**Before-and-after scene images:**

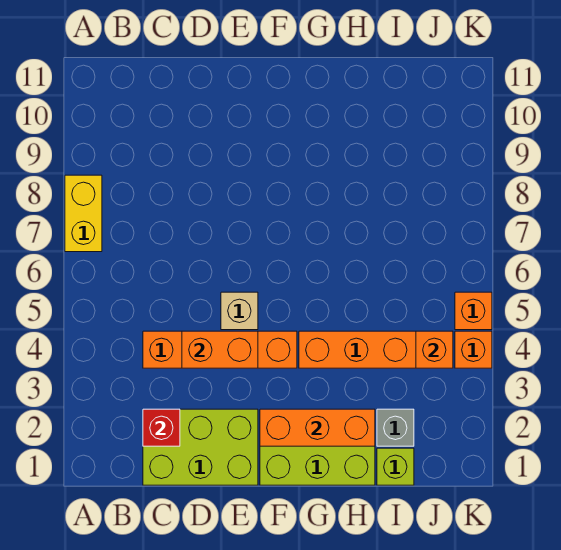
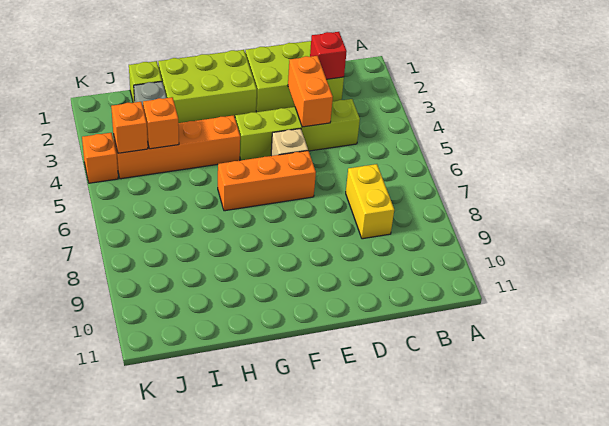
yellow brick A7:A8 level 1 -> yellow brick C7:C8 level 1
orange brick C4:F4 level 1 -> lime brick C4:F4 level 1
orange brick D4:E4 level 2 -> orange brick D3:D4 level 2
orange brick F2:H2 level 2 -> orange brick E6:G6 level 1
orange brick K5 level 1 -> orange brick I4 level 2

--

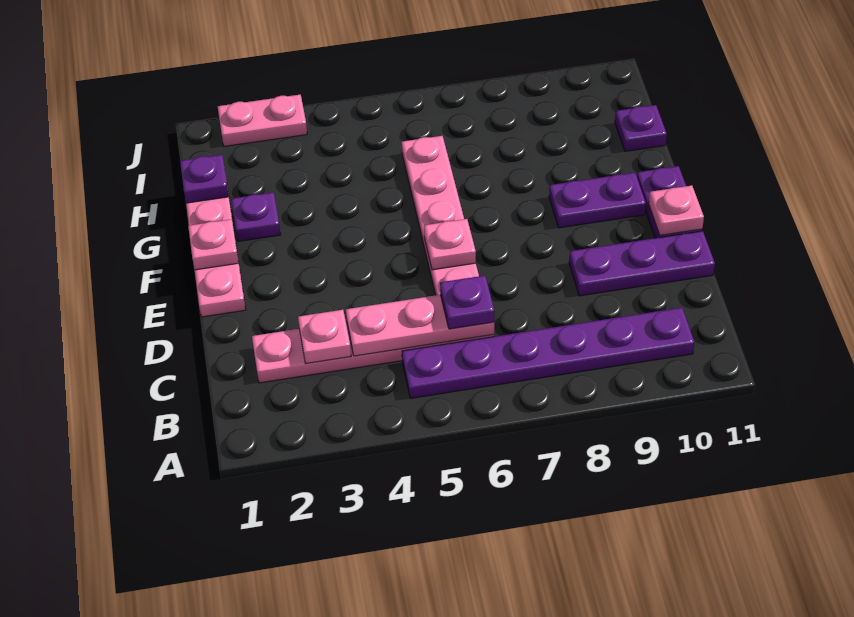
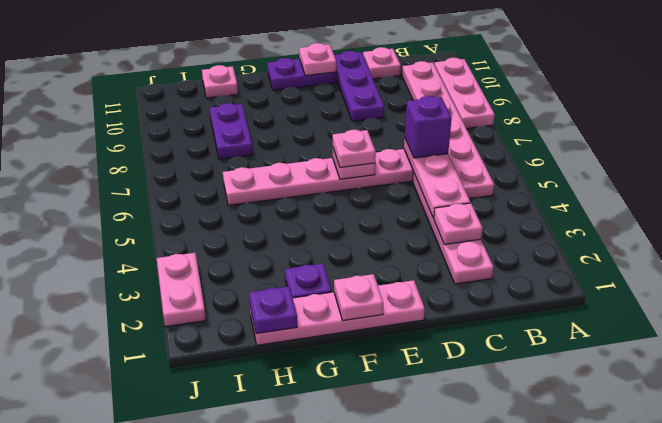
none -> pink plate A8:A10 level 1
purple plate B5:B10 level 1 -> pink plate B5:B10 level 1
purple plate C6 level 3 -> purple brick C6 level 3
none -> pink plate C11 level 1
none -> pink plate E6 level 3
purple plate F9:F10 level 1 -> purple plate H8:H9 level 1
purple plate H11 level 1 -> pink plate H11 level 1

**Required action:** Please reproduce, exactly as they appear above, the lines from the line containing "purple plate C6" up to and including the line containing "purple plate H11".

**Response:**
purple plate C6 level 3 -> purple brick C6 level 3
none -> pink plate C11 level 1
none -> pink plate E6 level 3
purple plate F9:F10 level 1 -> purple plate H8:H9 level 1
purple plate H11 level 1 -> pink plate H11 level 1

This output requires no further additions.